_Exercise instructions_: Rewrite every line of the data below, replacing "none" with "off" wherever it occurs and changing nothing else. Omit the pictures from your output.

_Records shown_:
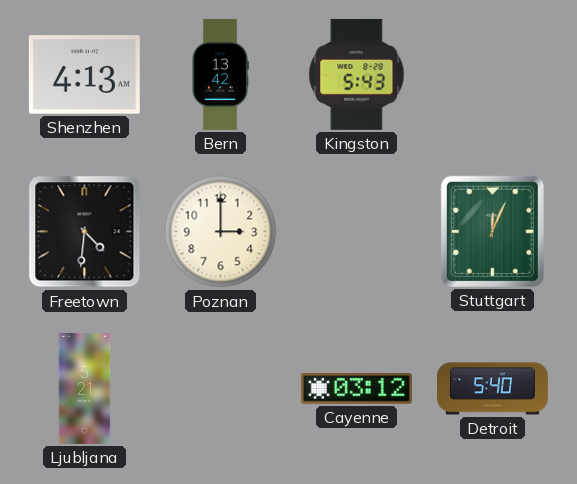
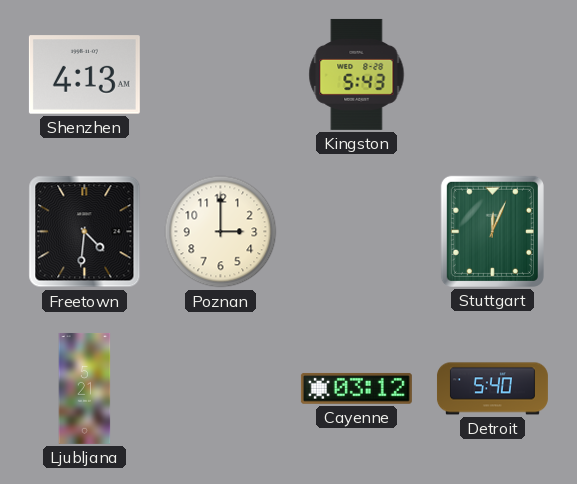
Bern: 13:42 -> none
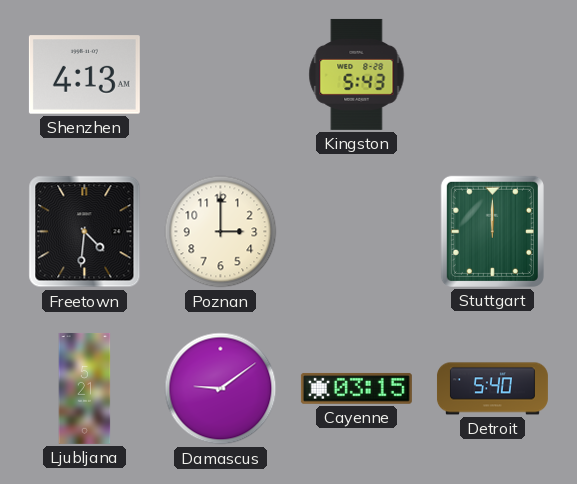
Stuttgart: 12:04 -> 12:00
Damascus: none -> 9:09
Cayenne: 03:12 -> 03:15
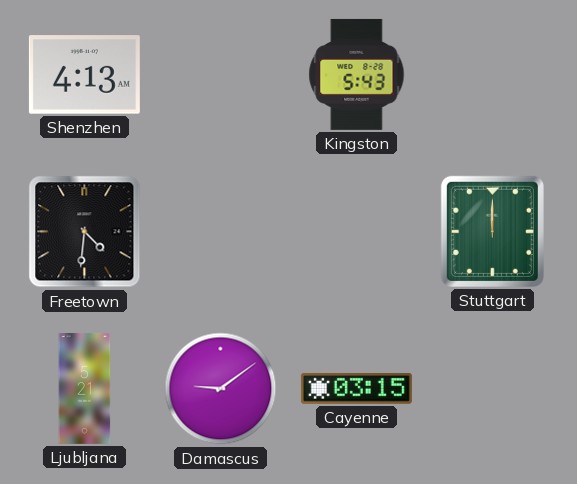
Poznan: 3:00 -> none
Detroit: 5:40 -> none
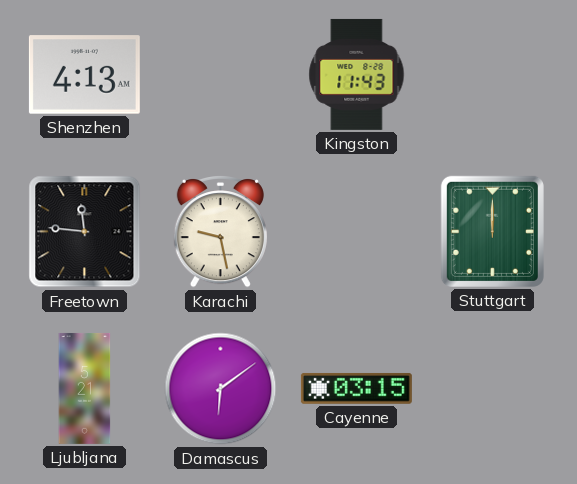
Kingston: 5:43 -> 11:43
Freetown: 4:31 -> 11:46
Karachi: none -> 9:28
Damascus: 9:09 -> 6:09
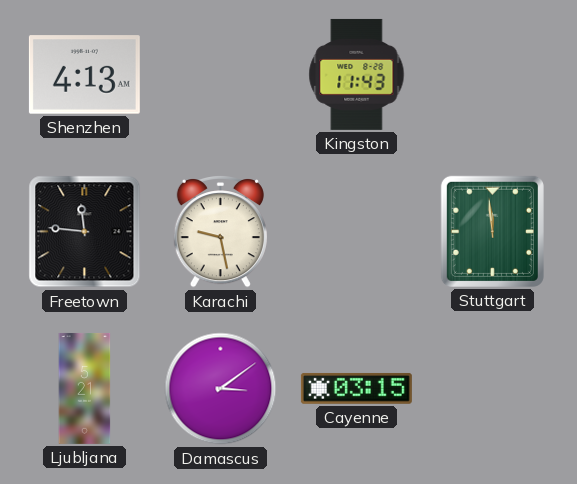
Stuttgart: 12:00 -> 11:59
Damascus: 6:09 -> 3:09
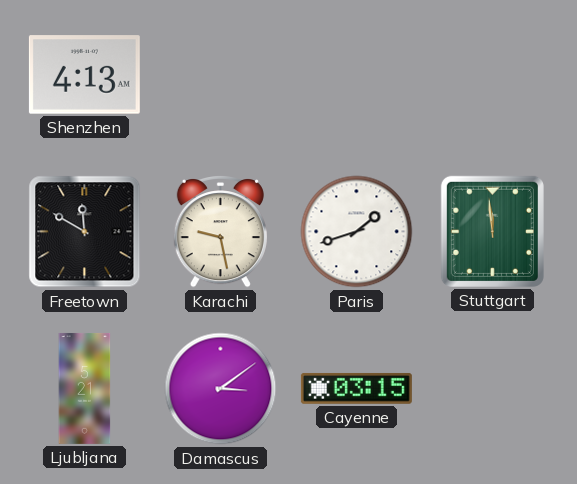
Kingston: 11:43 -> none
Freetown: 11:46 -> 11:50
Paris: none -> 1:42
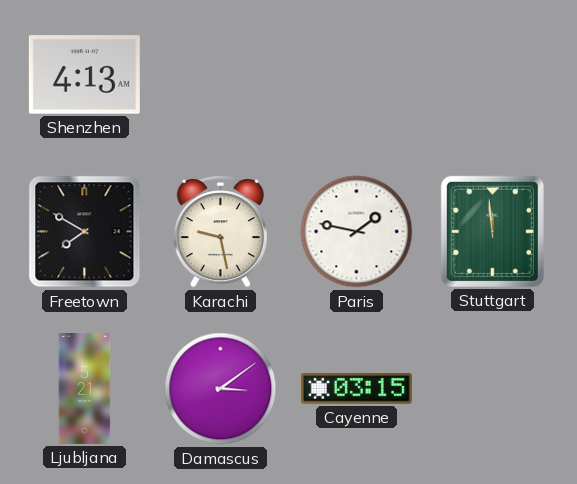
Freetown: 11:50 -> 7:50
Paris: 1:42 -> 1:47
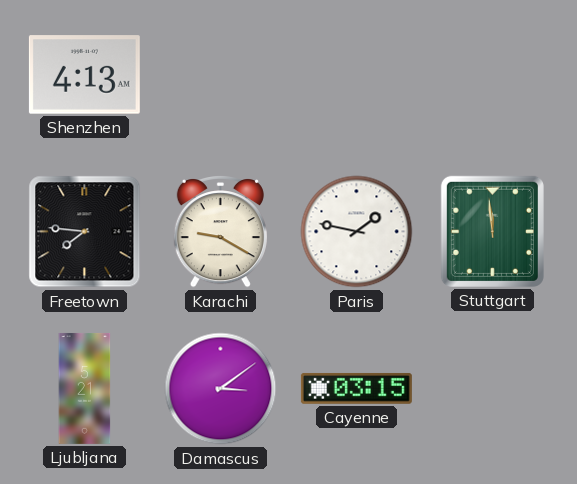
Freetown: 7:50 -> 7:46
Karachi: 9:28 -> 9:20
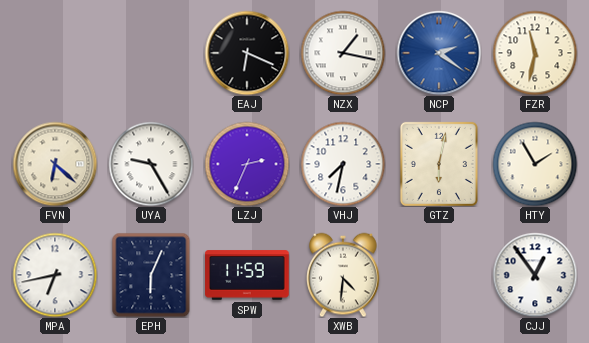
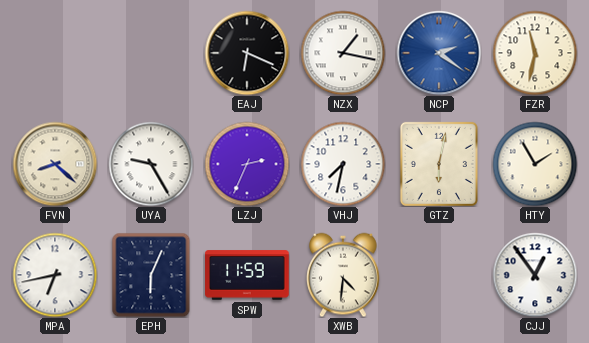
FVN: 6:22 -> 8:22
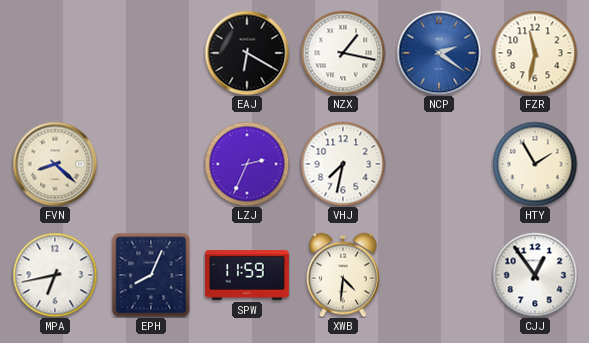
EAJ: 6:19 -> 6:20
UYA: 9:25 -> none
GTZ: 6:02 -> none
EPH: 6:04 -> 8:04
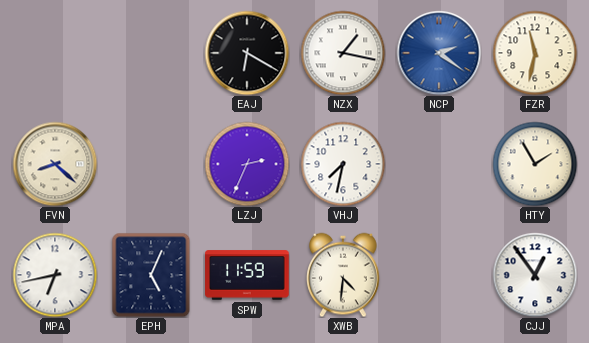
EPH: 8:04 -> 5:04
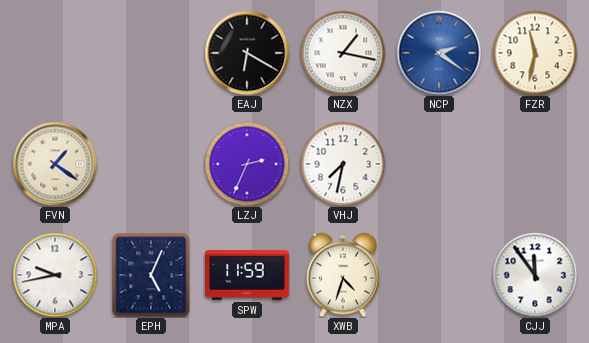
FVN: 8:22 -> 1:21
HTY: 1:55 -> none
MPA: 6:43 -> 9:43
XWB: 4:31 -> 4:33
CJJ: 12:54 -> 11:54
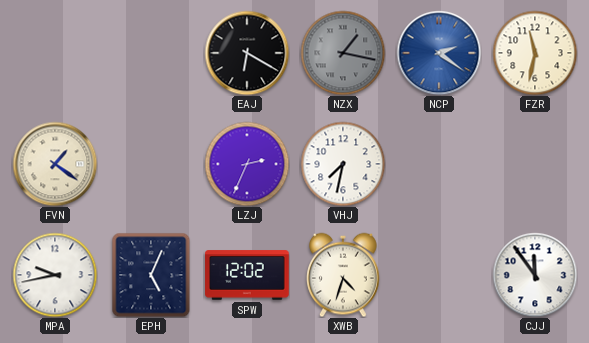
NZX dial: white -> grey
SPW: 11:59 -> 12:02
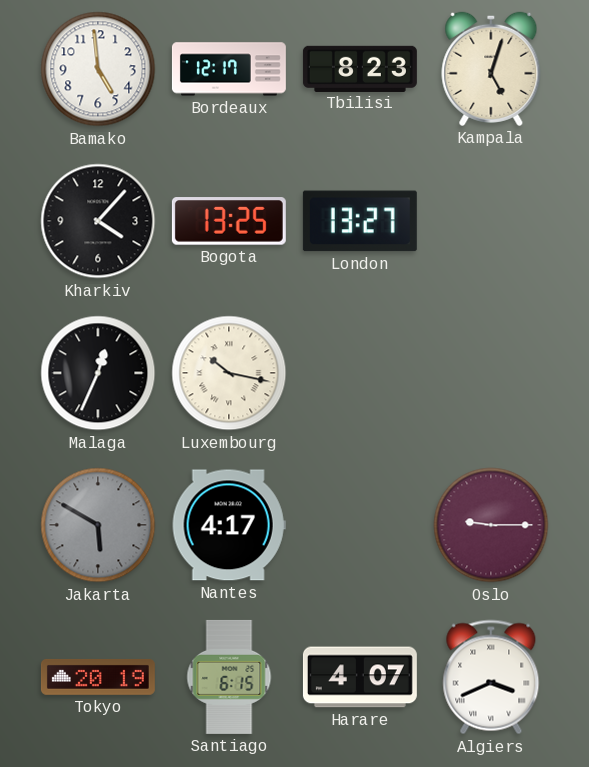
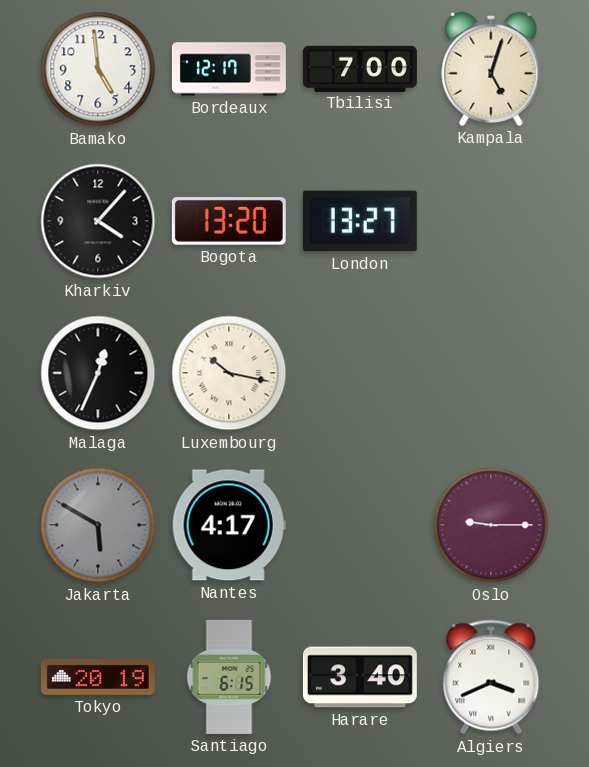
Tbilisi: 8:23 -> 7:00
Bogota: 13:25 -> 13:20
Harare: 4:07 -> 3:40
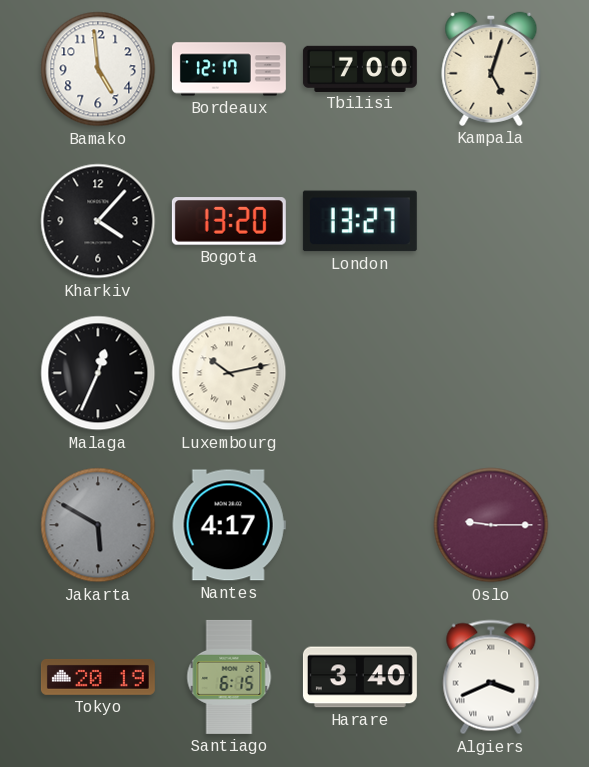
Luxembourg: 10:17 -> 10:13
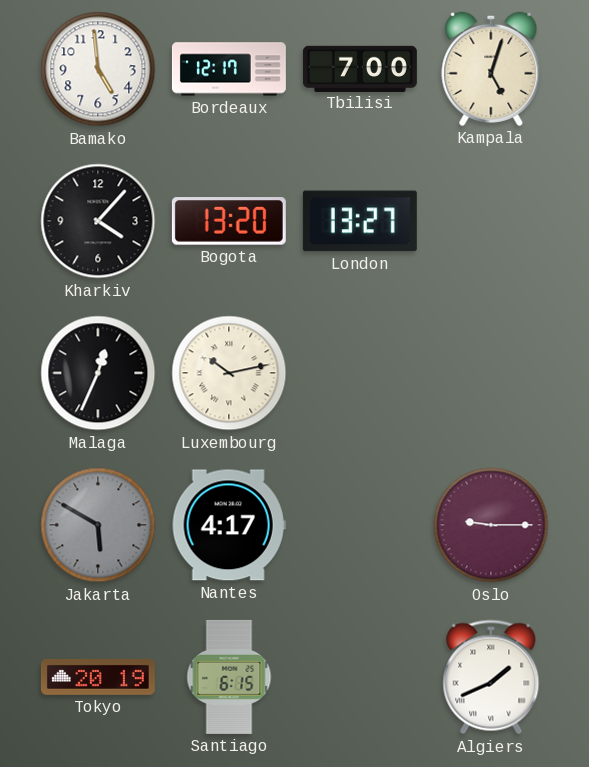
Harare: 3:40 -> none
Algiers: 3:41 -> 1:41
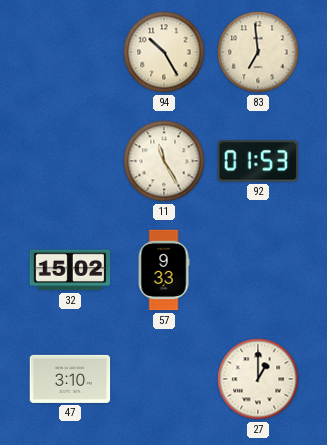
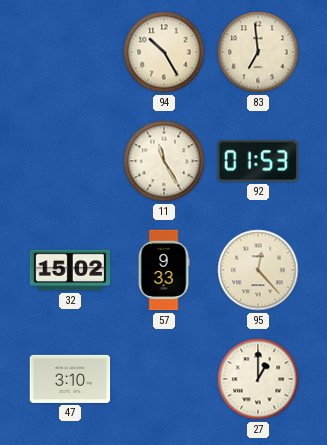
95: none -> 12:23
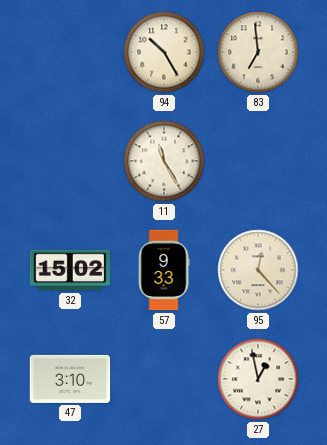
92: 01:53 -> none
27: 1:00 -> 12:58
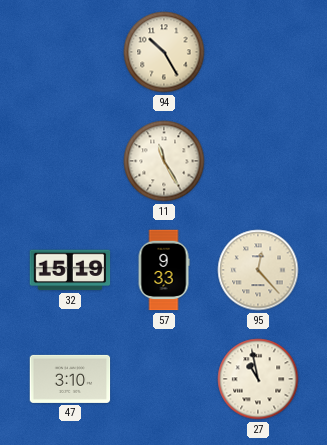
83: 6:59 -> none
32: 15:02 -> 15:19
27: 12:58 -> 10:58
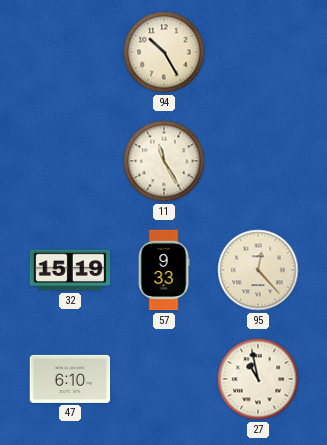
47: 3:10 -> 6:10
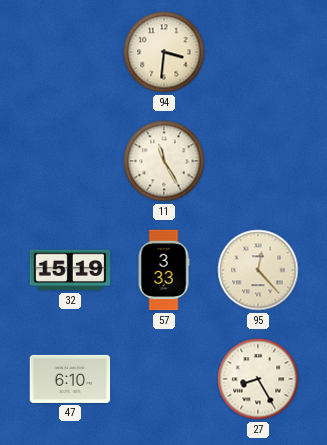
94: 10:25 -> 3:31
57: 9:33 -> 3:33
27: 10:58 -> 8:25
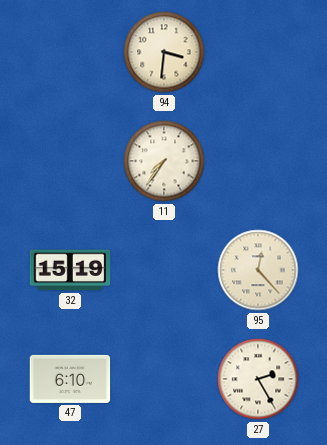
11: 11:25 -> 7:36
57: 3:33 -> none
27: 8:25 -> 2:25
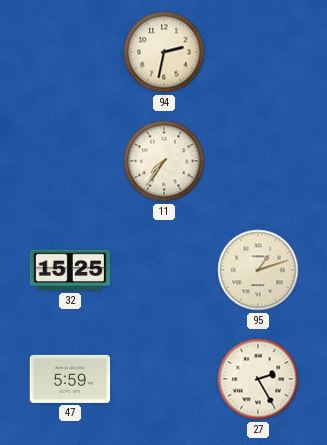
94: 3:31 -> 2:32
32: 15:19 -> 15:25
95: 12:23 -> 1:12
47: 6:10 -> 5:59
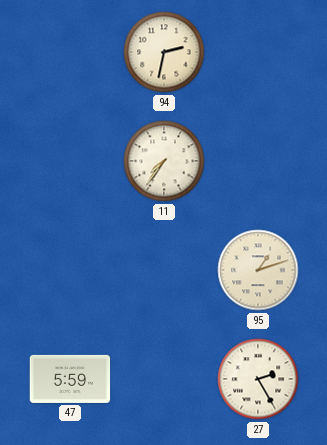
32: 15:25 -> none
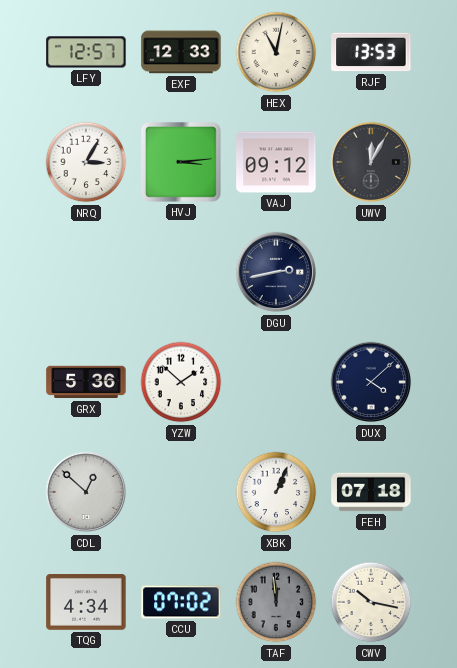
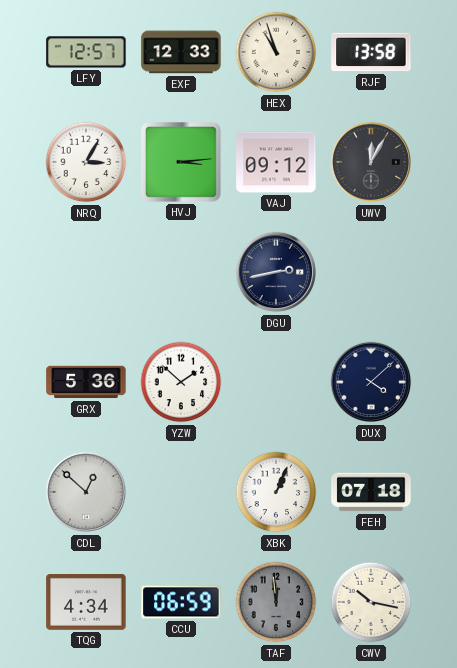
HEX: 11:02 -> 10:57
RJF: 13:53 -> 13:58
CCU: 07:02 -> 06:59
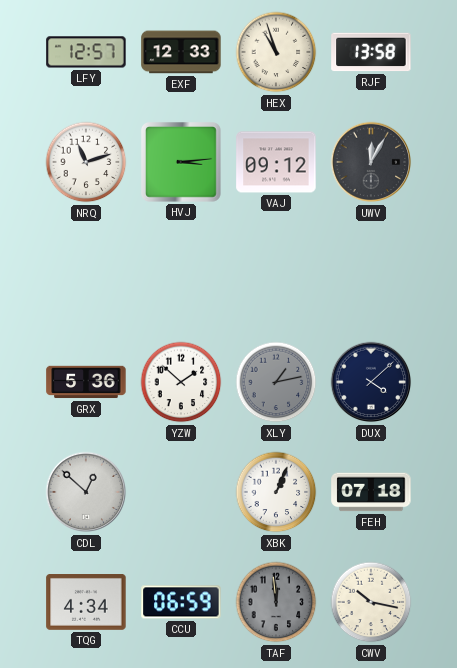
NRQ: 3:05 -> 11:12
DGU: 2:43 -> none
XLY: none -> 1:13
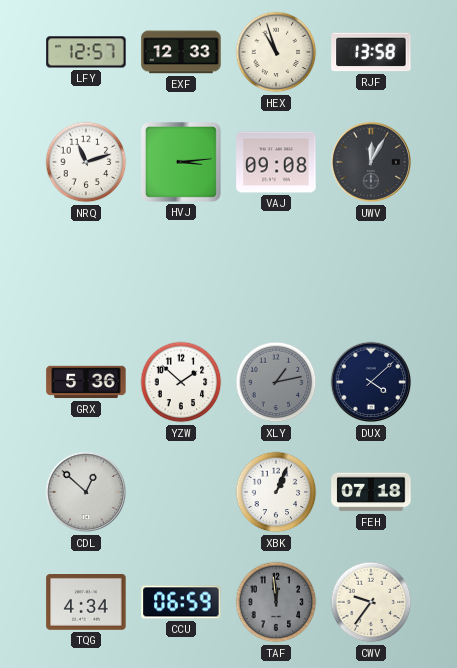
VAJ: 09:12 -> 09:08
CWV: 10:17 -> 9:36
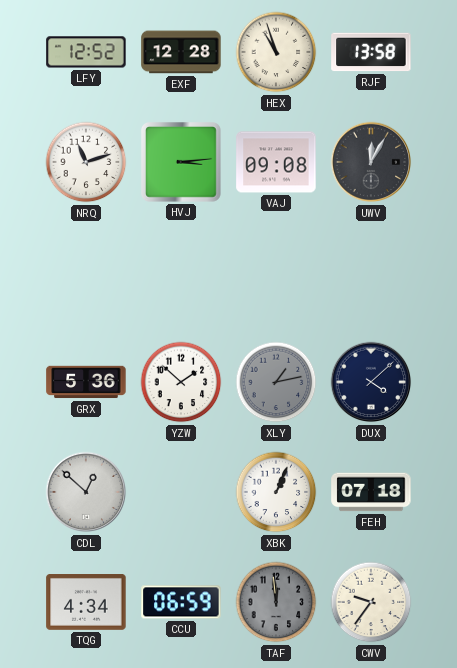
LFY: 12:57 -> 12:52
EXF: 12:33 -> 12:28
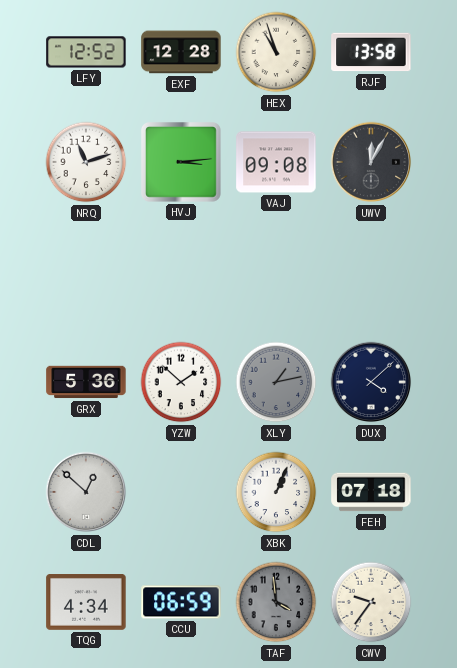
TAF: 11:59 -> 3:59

_Task response_:
Bern: 13:42 -> off
Stuttgart: 12:04 -> 12:00
Damascus: off -> 9:09
Cayenne: 03:12 -> 03:15
Poznan: 3:00 -> off
Detroit: 5:40 -> off
Kingston: 5:43 -> 11:43
Freetown: 4:31 -> 11:46
Karachi: off -> 9:28
Damascus: 9:09 -> 6:09
Stuttgart: 12:00 -> 11:59
Damascus: 6:09 -> 3:09
Kingston: 11:43 -> off
Freetown: 11:46 -> 11:50
Paris: off -> 1:42
Freetown: 11:50 -> 7:50
Paris: 1:42 -> 1:47
Freetown: 7:50 -> 7:46
Karachi: 9:28 -> 9:20
FVN: 6:22 -> 8:22
EAJ: 6:19 -> 6:20
UYA: 9:25 -> off
GTZ: 6:02 -> off
EPH: 6:04 -> 8:04
EPH: 8:04 -> 5:04
FVN: 8:22 -> 1:21
HTY: 1:55 -> off
MPA: 6:43 -> 9:43
XWB: 4:31 -> 4:33
CJJ: 12:54 -> 11:54
NZX dial: white -> grey
SPW: 11:59 -> 12:02
Tbilisi: 8:23 -> 7:00
Bogota: 13:25 -> 13:20
Harare: 4:07 -> 3:40
Luxembourg: 10:17 -> 10:13
Harare: 3:40 -> off
Algiers: 3:41 -> 1:41
95: off -> 12:23
92: 01:53 -> off
27: 1:00 -> 12:58
83: 6:59 -> off
32: 15:02 -> 15:19
27: 12:58 -> 10:58
47: 3:10 -> 6:10
94: 10:25 -> 3:31
57: 9:33 -> 3:33
27: 10:58 -> 8:25
11: 11:25 -> 7:36
57: 3:33 -> off
27: 8:25 -> 2:25
94: 3:31 -> 2:32
32: 15:19 -> 15:25
95: 12:23 -> 1:12
47: 6:10 -> 5:59
32: 15:25 -> off
HEX: 11:02 -> 10:57
RJF: 13:53 -> 13:58
CCU: 07:02 -> 06:59
NRQ: 3:05 -> 11:12
DGU: 2:43 -> off
XLY: off -> 1:13
VAJ: 09:12 -> 09:08
CWV: 10:17 -> 9:36
LFY: 12:57 -> 12:52
EXF: 12:33 -> 12:28
TAF: 11:59 -> 3:59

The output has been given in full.